INSTRUCTIONS TO FOLLOW
From the data underneath, reproduce exactly the stretch that begins at the line with "pink round brick I10" and ends after the line with "tan plate L3".

SUPPLIED INFORMATION
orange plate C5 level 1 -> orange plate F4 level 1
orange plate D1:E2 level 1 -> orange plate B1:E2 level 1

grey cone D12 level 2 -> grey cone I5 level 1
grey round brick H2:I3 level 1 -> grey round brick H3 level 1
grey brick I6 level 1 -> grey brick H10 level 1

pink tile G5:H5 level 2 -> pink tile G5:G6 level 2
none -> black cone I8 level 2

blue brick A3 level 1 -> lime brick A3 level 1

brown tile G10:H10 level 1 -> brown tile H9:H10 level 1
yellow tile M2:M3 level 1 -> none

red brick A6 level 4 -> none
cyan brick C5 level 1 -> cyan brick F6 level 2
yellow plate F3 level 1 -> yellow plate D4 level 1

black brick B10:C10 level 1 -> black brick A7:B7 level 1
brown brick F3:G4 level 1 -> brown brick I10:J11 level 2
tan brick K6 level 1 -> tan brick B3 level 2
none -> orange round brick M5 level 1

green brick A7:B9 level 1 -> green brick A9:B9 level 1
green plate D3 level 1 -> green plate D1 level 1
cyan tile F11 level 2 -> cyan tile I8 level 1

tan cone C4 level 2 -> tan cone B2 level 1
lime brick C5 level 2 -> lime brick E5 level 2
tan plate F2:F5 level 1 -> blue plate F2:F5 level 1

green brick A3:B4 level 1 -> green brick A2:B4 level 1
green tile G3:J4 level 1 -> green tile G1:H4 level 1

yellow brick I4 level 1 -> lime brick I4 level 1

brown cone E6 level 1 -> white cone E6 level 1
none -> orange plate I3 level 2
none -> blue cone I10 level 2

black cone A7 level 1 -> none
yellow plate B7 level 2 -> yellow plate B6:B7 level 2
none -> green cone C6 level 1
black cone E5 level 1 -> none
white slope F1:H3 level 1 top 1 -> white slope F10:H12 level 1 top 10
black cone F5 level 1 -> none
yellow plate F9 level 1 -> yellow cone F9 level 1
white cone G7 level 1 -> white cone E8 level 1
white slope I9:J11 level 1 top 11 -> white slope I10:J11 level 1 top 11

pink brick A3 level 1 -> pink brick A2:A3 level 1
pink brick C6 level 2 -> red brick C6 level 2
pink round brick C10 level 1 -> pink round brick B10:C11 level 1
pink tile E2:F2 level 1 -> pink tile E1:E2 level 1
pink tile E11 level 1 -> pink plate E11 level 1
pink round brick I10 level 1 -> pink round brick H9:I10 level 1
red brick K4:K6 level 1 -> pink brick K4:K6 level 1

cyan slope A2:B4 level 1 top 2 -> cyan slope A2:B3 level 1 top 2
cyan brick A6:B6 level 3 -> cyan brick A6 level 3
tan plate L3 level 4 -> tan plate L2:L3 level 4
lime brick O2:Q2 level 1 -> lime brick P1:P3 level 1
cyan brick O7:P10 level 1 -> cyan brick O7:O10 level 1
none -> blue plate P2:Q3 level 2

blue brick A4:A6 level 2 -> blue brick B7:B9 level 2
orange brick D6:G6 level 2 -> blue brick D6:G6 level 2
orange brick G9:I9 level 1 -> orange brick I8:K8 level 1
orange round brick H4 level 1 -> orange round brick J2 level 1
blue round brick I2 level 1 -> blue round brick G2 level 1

SOLUTION TO THE EXERCISE
pink round brick I10 level 1 -> pink round brick H9:I10 level 1
red brick K4:K6 level 1 -> pink brick K4:K6 level 1

cyan slope A2:B4 level 1 top 2 -> cyan slope A2:B3 level 1 top 2
cyan brick A6:B6 level 3 -> cyan brick A6 level 3
tan plate L3 level 4 -> tan plate L2:L3 level 4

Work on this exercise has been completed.